Given problem
Set out the material as a numbered list, from the first line up to and including the line with "farmed (684, 1152)". Leave out blank lines.

Material for this exercise
· · · · · · ·
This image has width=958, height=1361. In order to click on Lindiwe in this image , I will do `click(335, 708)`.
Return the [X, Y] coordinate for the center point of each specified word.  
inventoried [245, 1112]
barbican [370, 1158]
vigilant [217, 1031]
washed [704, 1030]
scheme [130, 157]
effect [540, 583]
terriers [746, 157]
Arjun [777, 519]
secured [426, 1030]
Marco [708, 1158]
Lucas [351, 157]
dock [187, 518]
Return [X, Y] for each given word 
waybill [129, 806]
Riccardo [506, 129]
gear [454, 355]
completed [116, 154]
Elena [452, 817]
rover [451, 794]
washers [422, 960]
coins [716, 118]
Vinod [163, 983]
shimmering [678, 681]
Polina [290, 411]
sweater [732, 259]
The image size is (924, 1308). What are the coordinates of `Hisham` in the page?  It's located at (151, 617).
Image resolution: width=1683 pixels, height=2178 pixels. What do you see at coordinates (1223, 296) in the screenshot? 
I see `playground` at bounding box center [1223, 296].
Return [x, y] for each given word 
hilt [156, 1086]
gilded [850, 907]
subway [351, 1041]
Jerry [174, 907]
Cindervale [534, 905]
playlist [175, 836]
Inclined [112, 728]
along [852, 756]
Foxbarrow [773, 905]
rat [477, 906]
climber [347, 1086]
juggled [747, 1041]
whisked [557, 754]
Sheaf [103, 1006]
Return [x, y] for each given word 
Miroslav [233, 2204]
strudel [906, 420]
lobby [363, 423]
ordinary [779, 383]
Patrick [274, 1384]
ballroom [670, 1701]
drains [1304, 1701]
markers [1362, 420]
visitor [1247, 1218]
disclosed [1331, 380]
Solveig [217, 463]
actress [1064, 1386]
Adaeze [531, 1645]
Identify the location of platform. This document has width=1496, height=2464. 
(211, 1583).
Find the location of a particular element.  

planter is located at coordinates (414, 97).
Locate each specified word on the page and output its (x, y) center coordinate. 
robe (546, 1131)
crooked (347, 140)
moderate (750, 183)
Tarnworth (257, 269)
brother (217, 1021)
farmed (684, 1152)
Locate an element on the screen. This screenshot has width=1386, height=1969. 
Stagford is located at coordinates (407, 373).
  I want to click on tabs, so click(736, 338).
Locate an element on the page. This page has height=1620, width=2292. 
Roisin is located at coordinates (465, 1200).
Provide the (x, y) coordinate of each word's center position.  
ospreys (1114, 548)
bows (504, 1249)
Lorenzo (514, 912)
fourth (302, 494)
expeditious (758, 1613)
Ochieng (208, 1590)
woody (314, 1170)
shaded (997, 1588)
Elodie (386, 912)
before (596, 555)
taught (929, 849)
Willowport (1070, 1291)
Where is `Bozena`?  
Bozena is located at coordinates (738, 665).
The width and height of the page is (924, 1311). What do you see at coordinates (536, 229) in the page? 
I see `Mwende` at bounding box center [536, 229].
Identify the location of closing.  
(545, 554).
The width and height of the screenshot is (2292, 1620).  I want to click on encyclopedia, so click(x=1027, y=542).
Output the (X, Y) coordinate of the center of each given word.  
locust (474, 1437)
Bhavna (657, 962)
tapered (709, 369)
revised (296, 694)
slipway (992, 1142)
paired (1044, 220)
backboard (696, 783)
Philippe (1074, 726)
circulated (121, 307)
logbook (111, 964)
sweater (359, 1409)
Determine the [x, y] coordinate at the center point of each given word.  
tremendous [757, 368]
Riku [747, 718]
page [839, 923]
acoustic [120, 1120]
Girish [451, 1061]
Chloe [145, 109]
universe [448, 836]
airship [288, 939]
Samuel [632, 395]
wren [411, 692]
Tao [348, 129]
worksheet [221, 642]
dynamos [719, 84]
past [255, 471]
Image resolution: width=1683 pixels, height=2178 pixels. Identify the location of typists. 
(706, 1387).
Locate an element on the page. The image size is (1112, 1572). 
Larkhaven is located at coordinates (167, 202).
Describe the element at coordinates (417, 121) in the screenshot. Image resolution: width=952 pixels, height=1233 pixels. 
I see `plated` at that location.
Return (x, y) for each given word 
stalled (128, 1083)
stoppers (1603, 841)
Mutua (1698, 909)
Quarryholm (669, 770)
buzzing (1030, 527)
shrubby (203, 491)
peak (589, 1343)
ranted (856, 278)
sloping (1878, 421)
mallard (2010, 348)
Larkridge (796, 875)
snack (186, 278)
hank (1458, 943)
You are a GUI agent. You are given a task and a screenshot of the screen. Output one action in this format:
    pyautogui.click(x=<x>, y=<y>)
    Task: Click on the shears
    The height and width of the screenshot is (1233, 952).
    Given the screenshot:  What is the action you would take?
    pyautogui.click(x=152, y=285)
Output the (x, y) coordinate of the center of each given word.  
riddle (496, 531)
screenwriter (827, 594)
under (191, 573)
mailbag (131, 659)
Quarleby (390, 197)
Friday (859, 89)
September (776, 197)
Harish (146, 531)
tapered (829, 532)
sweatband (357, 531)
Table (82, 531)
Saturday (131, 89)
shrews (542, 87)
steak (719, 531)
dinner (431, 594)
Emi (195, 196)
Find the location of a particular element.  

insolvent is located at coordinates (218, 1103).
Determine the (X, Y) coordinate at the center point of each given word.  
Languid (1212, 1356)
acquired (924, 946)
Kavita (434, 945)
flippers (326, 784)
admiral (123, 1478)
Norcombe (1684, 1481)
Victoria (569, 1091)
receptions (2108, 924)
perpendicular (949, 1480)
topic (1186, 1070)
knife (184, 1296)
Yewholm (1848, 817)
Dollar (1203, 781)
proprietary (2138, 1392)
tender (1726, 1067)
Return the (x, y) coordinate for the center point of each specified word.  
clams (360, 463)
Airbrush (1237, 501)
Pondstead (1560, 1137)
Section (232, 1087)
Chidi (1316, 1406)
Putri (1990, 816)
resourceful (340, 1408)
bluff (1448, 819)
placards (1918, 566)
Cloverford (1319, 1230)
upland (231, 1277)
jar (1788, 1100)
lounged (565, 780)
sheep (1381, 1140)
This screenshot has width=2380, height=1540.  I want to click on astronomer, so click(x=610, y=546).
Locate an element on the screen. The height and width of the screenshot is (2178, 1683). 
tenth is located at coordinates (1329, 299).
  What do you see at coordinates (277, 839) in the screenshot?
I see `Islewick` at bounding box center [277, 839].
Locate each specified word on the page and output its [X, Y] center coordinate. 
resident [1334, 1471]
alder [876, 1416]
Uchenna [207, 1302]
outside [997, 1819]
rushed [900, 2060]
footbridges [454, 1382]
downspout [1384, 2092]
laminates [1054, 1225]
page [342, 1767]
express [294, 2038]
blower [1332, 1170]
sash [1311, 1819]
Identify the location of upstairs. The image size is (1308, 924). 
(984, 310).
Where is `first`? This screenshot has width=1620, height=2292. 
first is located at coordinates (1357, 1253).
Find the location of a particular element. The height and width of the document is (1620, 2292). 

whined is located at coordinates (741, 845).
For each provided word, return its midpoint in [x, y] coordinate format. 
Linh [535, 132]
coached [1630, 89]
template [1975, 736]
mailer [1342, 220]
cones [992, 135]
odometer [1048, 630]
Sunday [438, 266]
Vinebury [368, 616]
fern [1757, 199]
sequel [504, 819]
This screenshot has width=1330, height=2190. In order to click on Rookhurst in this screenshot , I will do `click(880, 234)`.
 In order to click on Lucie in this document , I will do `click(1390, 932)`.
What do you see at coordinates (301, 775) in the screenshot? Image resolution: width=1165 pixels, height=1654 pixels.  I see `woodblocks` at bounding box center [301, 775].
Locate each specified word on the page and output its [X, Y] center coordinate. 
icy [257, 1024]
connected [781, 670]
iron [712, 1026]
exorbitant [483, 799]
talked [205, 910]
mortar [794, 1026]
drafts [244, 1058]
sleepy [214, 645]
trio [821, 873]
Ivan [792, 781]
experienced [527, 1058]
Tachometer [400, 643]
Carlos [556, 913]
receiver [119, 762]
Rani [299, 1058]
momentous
· · · · · · ·
In response
1. This image has width=958, height=1361. In order to click on Lindiwe in this image , I will do `click(335, 708)`.
2. Return the [X, Y] coordinate for the center point of each specified word.  
3. inventoried [245, 1112]
4. barbican [370, 1158]
5. vigilant [217, 1031]
6. washed [704, 1030]
7. scheme [130, 157]
8. effect [540, 583]
9. terriers [746, 157]
10. Arjun [777, 519]
11. secured [426, 1030]
12. Marco [708, 1158]
13. Lucas [351, 157]
14. dock [187, 518]
15. Return [X, Y] for each given word 
16. waybill [129, 806]
17. Riccardo [506, 129]
18. gear [454, 355]
19. completed [116, 154]
20. Elena [452, 817]
21. rover [451, 794]
22. washers [422, 960]
23. coins [716, 118]
24. Vinod [163, 983]
25. shimmering [678, 681]
26. Polina [290, 411]
27. sweater [732, 259]
28. The image size is (924, 1308). What are the coordinates of `Hisham` in the page?  It's located at (151, 617).
29. Image resolution: width=1683 pixels, height=2178 pixels. What do you see at coordinates (1223, 296) in the screenshot? 
30. I see `playground` at bounding box center [1223, 296].
31. Return [x, y] for each given word 
32. hilt [156, 1086]
33. gilded [850, 907]
34. subway [351, 1041]
35. Jerry [174, 907]
36. Cindervale [534, 905]
37. playlist [175, 836]
38. Inclined [112, 728]
39. along [852, 756]
40. Foxbarrow [773, 905]
41. rat [477, 906]
42. climber [347, 1086]
43. juggled [747, 1041]
44. whisked [557, 754]
45. Sheaf [103, 1006]
46. Return [x, y] for each given word 
47. Miroslav [233, 2204]
48. strudel [906, 420]
49. lobby [363, 423]
50. ordinary [779, 383]
51. Patrick [274, 1384]
52. ballroom [670, 1701]
53. drains [1304, 1701]
54. markers [1362, 420]
55. visitor [1247, 1218]
56. disclosed [1331, 380]
57. Solveig [217, 463]
58. actress [1064, 1386]
59. Adaeze [531, 1645]
60. Identify the location of platform. This document has width=1496, height=2464. 
61. (211, 1583).
62. Find the location of a particular element.  
63. planter is located at coordinates (414, 97).
64. Locate each specified word on the page and output its (x, y) center coordinate. 
65. robe (546, 1131)
66. crooked (347, 140)
67. moderate (750, 183)
68. Tarnworth (257, 269)
69. brother (217, 1021)
70. farmed (684, 1152)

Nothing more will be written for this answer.